● **Task statement**: Write out only the lines running from the one that contains "R9: 100k (CMP, VTH) -> 100k (VDD, VTH)" to the end of the material, both ends included.

● **Exercise materials**:
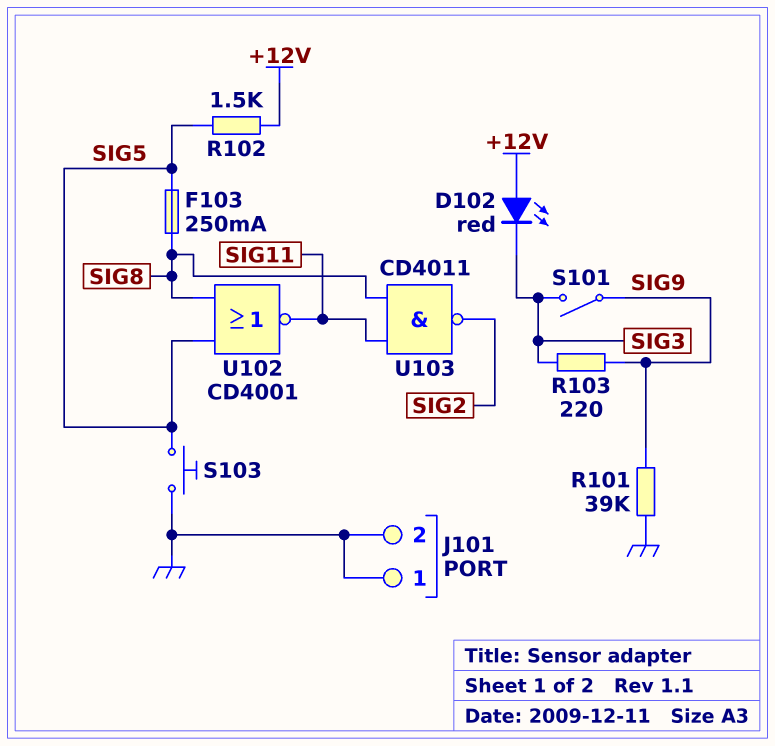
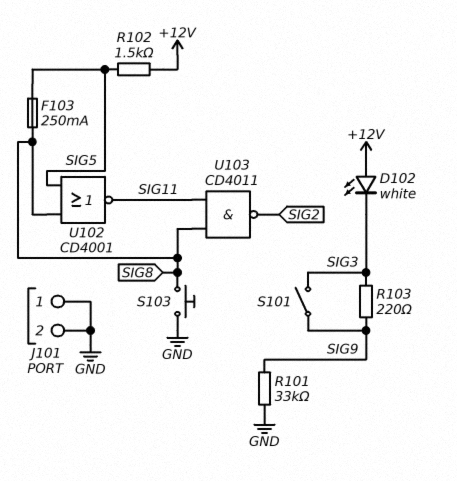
D102: LED red (A +12V, K SIG3) -> LED white (A +12V, K SIG3)
R101: 39k (GND, SIG9) -> 33k (GND, SIG9)
S103: button (GND, SIG5) -> button (GND, SIG8)

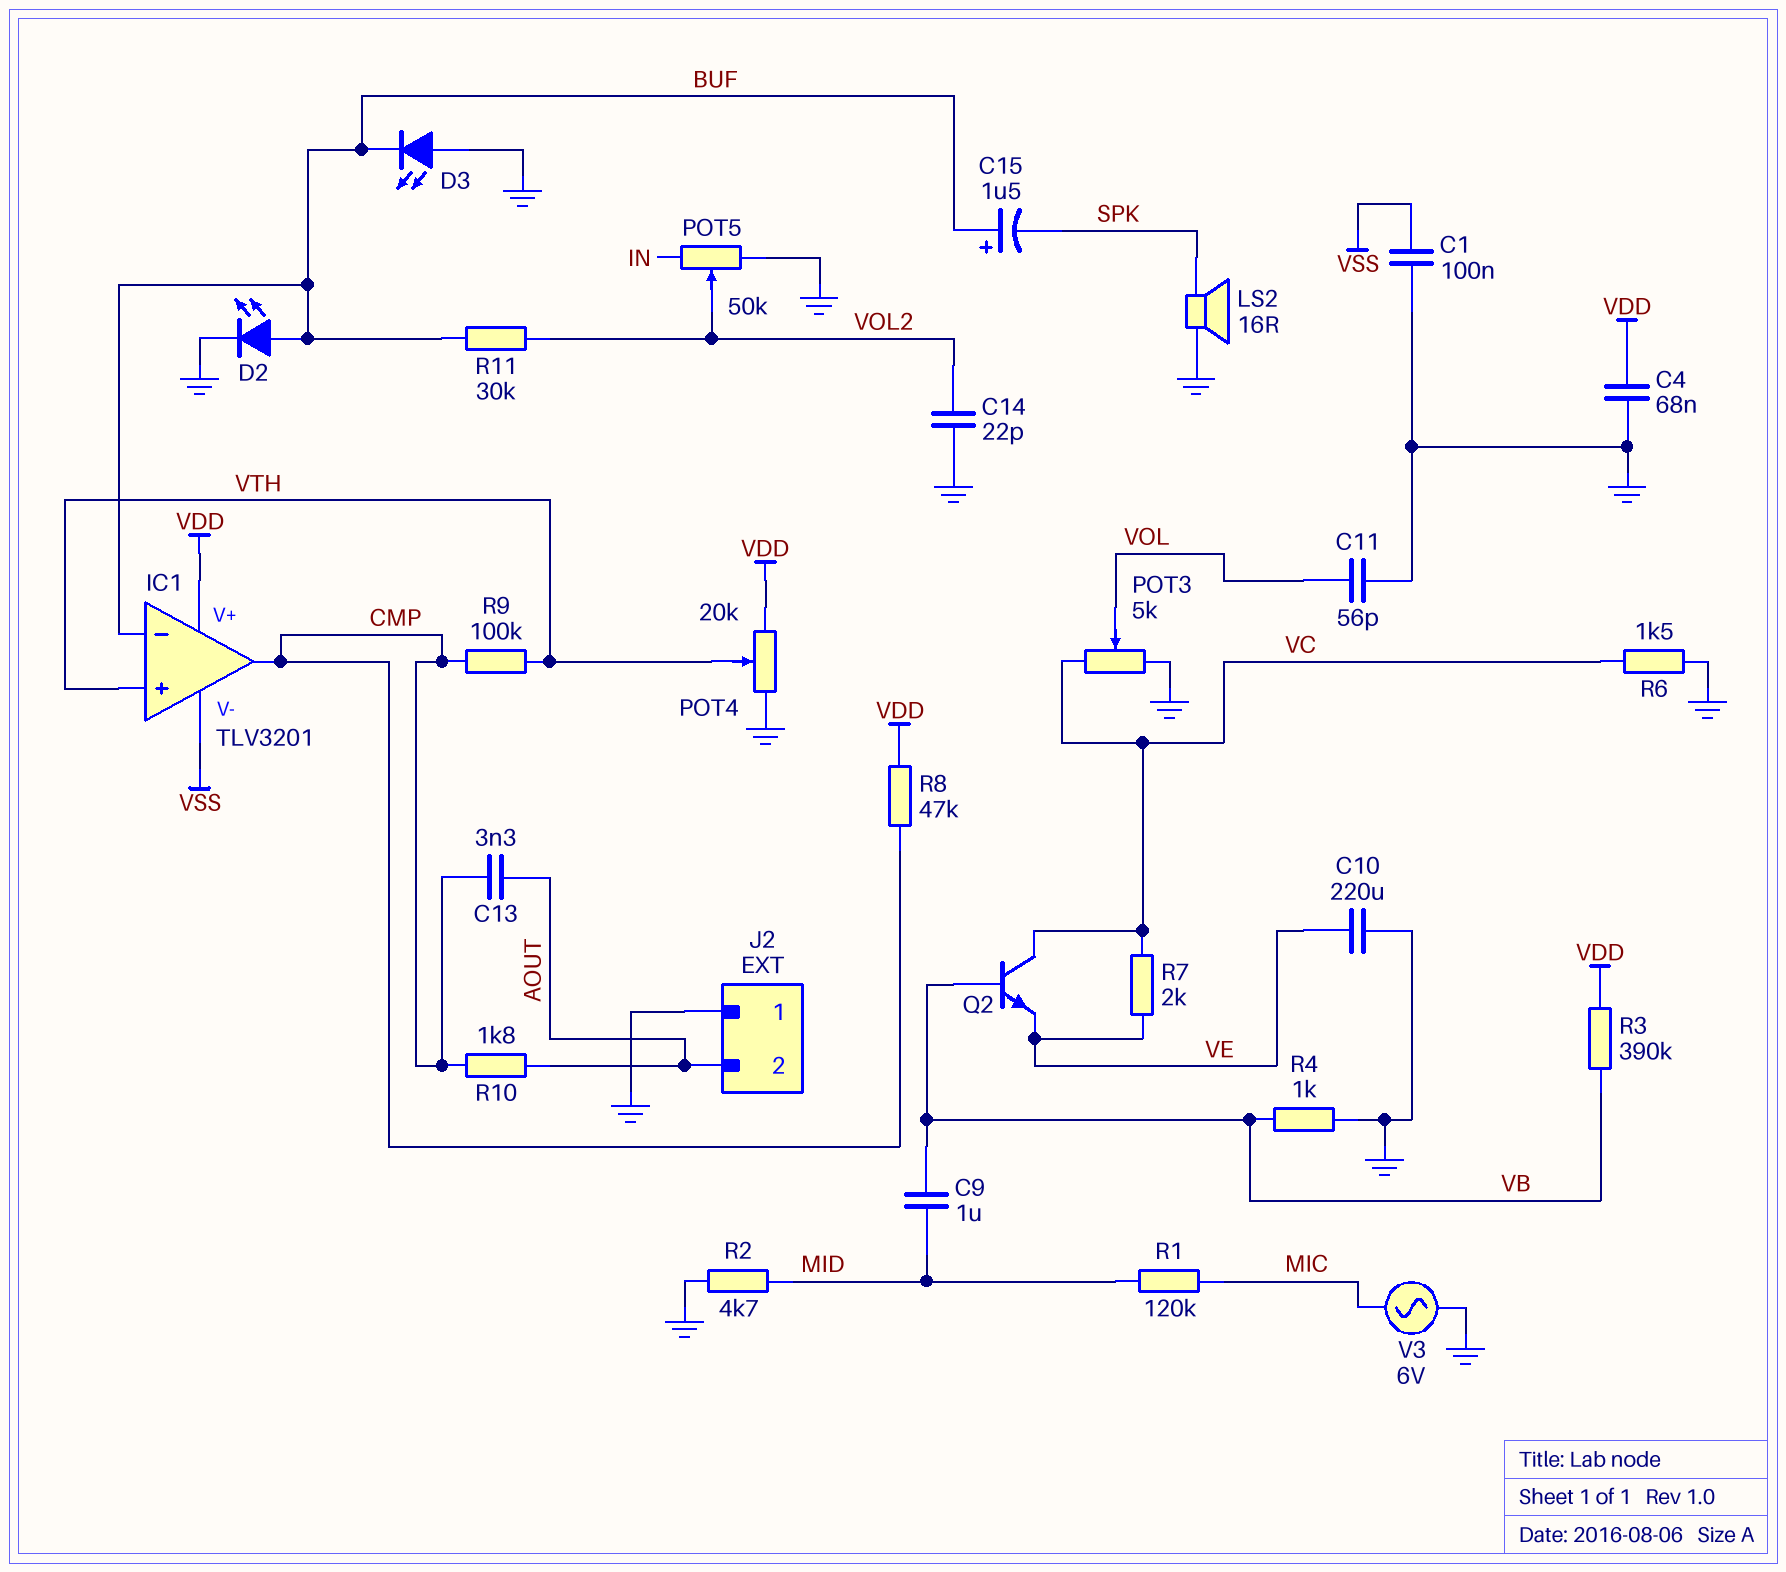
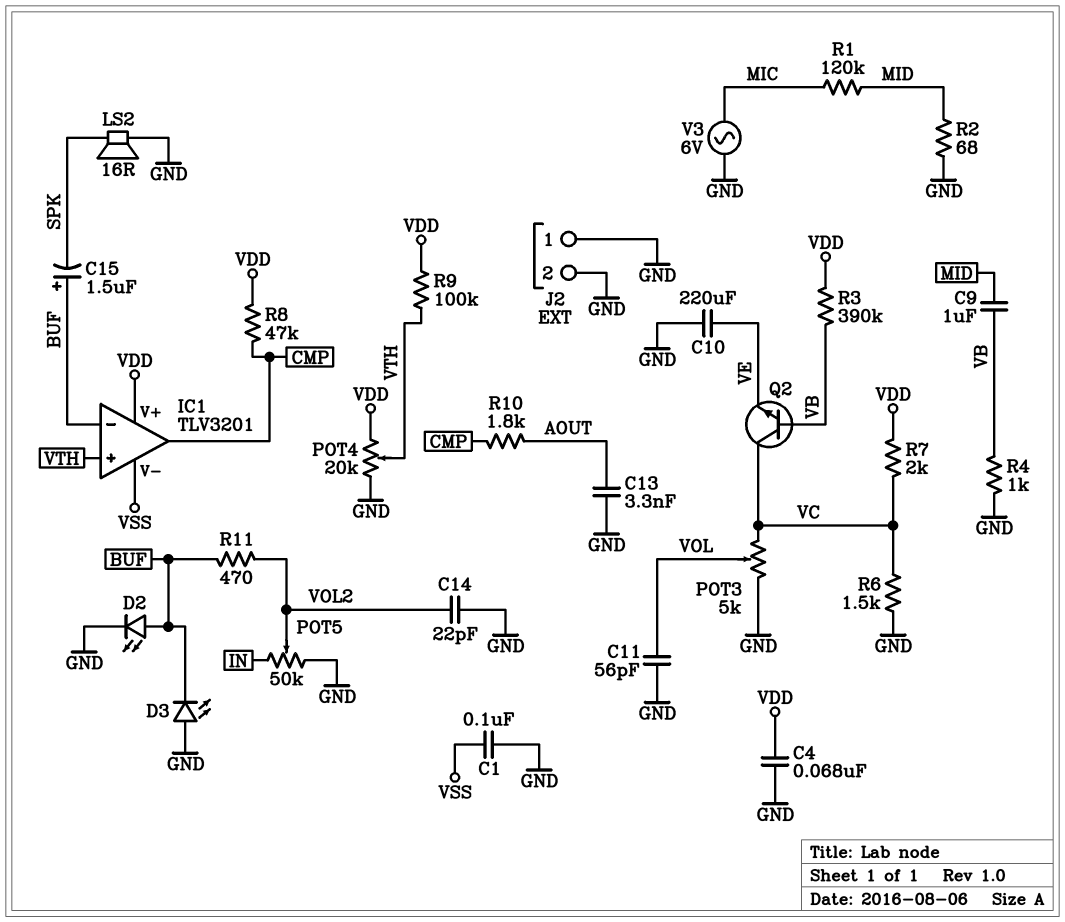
C13: 3.3nF (AOUT, CMP) -> 3.3nF (AOUT, GND)
J2 pin 2: AOUT -> GND
R2: 4.7k (GND, MID) -> 68 (GND, MID)
R7: 2k (VC, VE) -> 2k (VC, VDD)
R9: 100k (CMP, VTH) -> 100k (VDD, VTH)
R11: 30k (BUF, VOL2) -> 470 (BUF, VOL2)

● **Final answer**:
R9: 100k (CMP, VTH) -> 100k (VDD, VTH)
R11: 30k (BUF, VOL2) -> 470 (BUF, VOL2)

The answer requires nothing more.